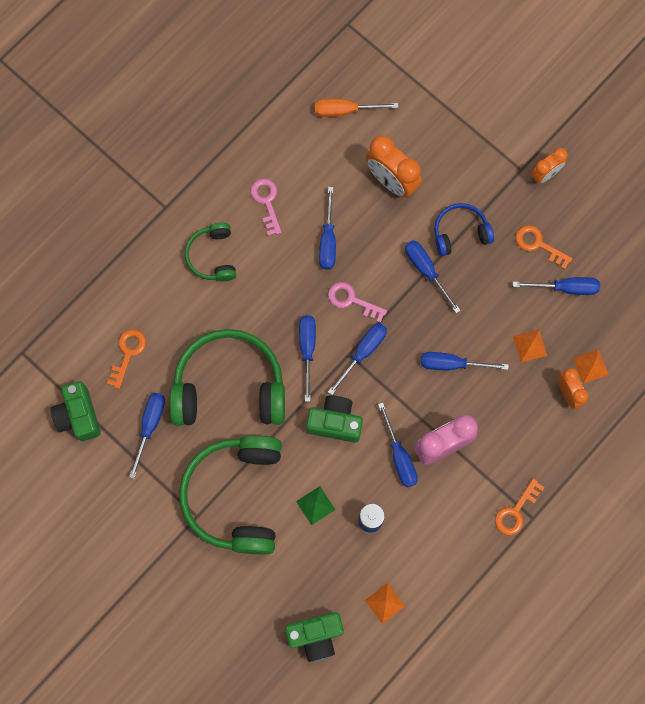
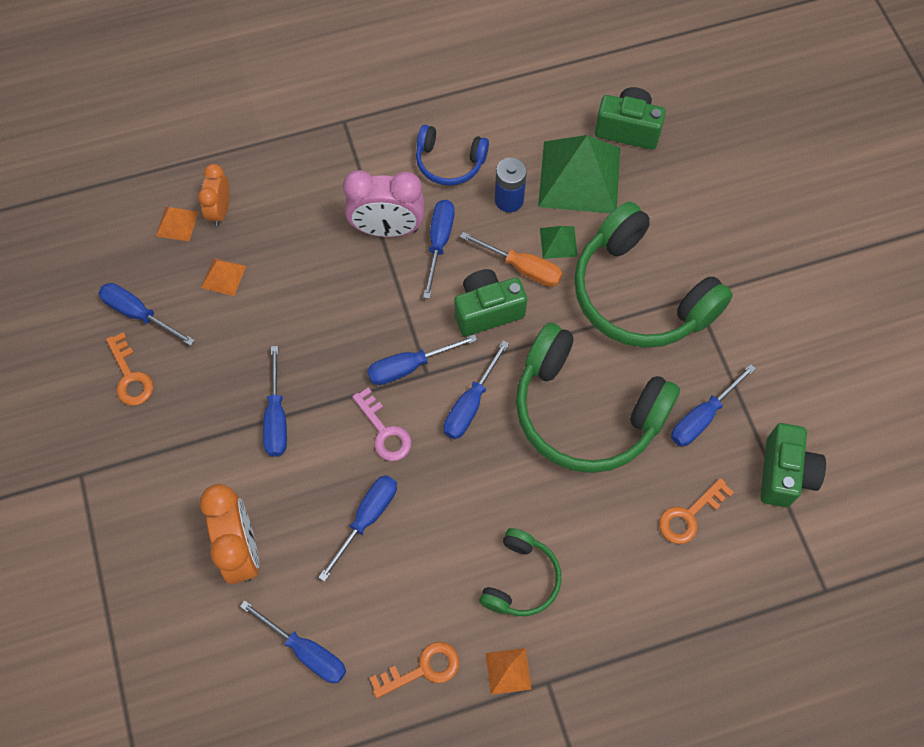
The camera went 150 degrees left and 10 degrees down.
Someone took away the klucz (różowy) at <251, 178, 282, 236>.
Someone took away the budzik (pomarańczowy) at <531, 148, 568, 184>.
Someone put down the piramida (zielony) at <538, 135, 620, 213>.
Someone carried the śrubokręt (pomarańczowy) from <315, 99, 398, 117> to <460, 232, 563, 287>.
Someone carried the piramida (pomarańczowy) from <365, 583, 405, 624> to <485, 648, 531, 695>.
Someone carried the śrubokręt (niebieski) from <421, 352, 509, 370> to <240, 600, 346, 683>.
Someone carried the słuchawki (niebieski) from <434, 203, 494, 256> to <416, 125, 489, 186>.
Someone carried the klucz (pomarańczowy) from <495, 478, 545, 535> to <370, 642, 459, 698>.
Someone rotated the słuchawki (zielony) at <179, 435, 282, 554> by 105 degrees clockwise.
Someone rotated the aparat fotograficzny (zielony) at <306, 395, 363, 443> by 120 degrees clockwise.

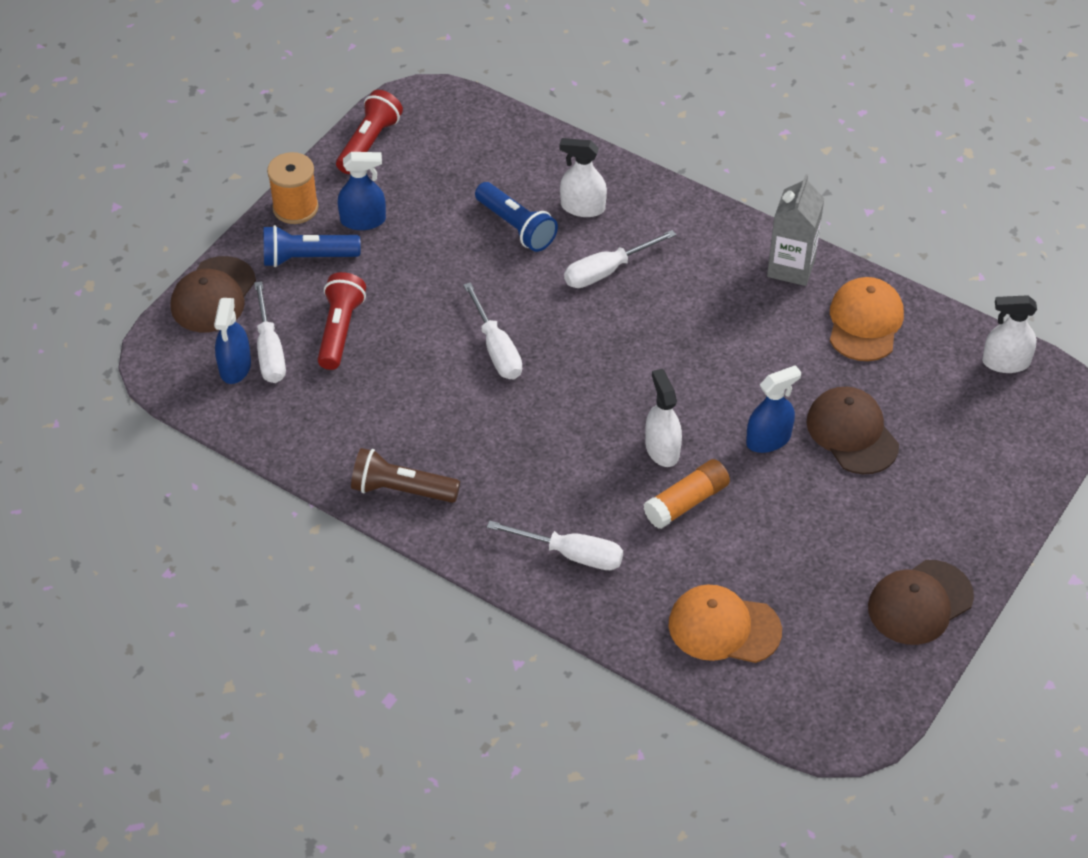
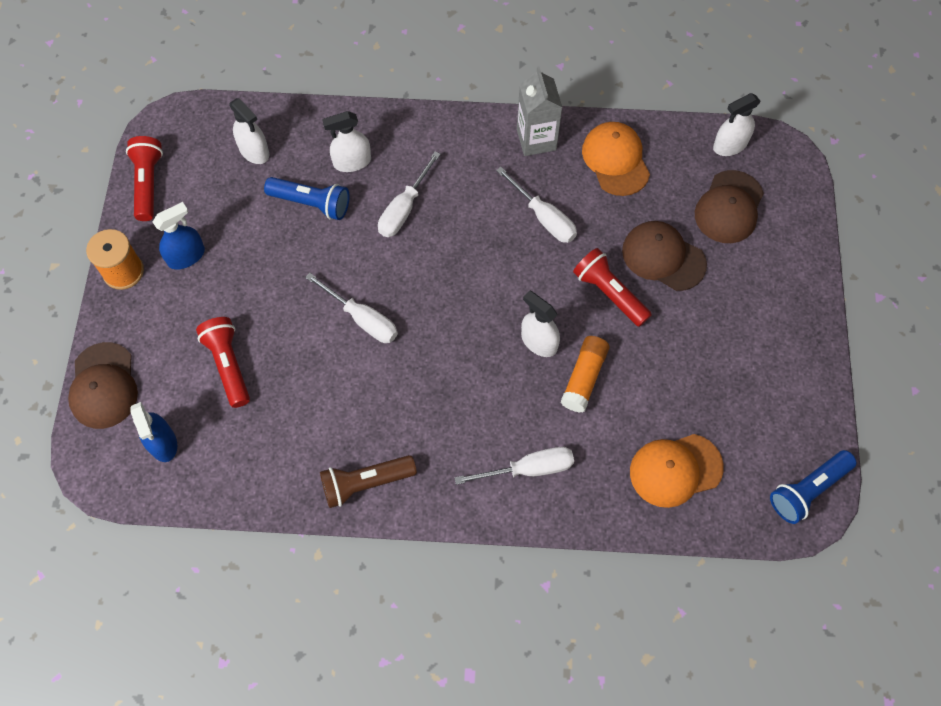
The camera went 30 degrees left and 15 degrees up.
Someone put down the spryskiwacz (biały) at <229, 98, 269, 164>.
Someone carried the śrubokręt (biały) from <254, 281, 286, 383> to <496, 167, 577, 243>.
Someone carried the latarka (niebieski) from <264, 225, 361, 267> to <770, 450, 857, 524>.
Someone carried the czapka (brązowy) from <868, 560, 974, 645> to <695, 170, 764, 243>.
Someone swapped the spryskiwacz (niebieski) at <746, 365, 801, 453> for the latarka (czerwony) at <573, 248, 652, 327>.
***
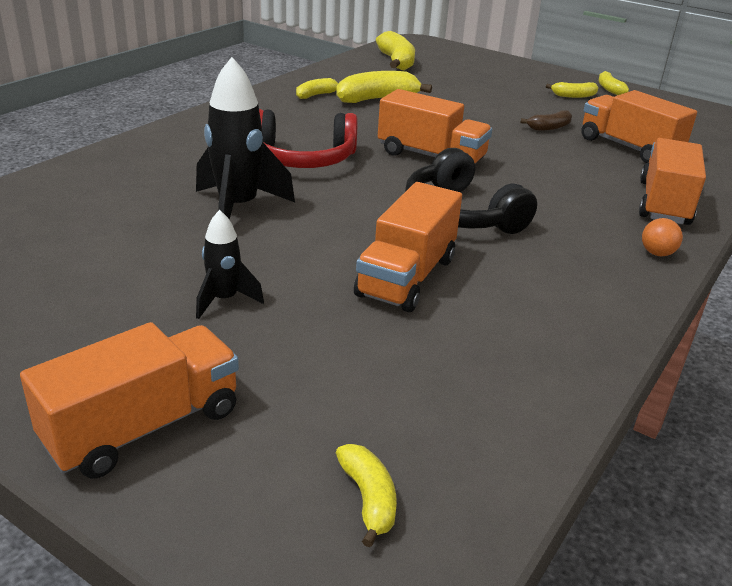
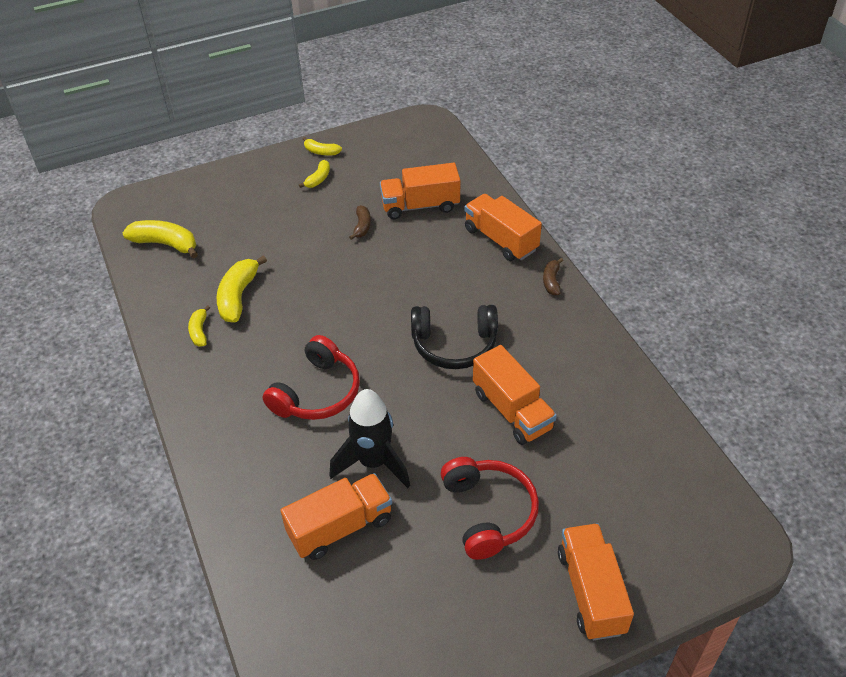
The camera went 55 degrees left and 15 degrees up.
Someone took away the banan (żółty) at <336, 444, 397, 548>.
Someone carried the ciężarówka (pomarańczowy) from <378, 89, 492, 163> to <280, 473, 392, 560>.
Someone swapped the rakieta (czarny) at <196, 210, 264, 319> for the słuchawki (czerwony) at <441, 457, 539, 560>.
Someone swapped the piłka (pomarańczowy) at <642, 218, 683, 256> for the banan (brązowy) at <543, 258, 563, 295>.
***
INSTRUCTIONS TO FOLLOW>
Please return the lines above that run from the line containing "Someone put down the piramida" to the line containing "Someone rotated the słuchawki", inclusive, exactly and with no other lines.

TASK OUTPUT>
Someone put down the piramida (zielony) at <538, 135, 620, 213>.
Someone carried the śrubokręt (pomarańczowy) from <315, 99, 398, 117> to <460, 232, 563, 287>.
Someone carried the piramida (pomarańczowy) from <365, 583, 405, 624> to <485, 648, 531, 695>.
Someone carried the śrubokręt (niebieski) from <421, 352, 509, 370> to <240, 600, 346, 683>.
Someone carried the słuchawki (niebieski) from <434, 203, 494, 256> to <416, 125, 489, 186>.
Someone carried the klucz (pomarańczowy) from <495, 478, 545, 535> to <370, 642, 459, 698>.
Someone rotated the słuchawki (zielony) at <179, 435, 282, 554> by 105 degrees clockwise.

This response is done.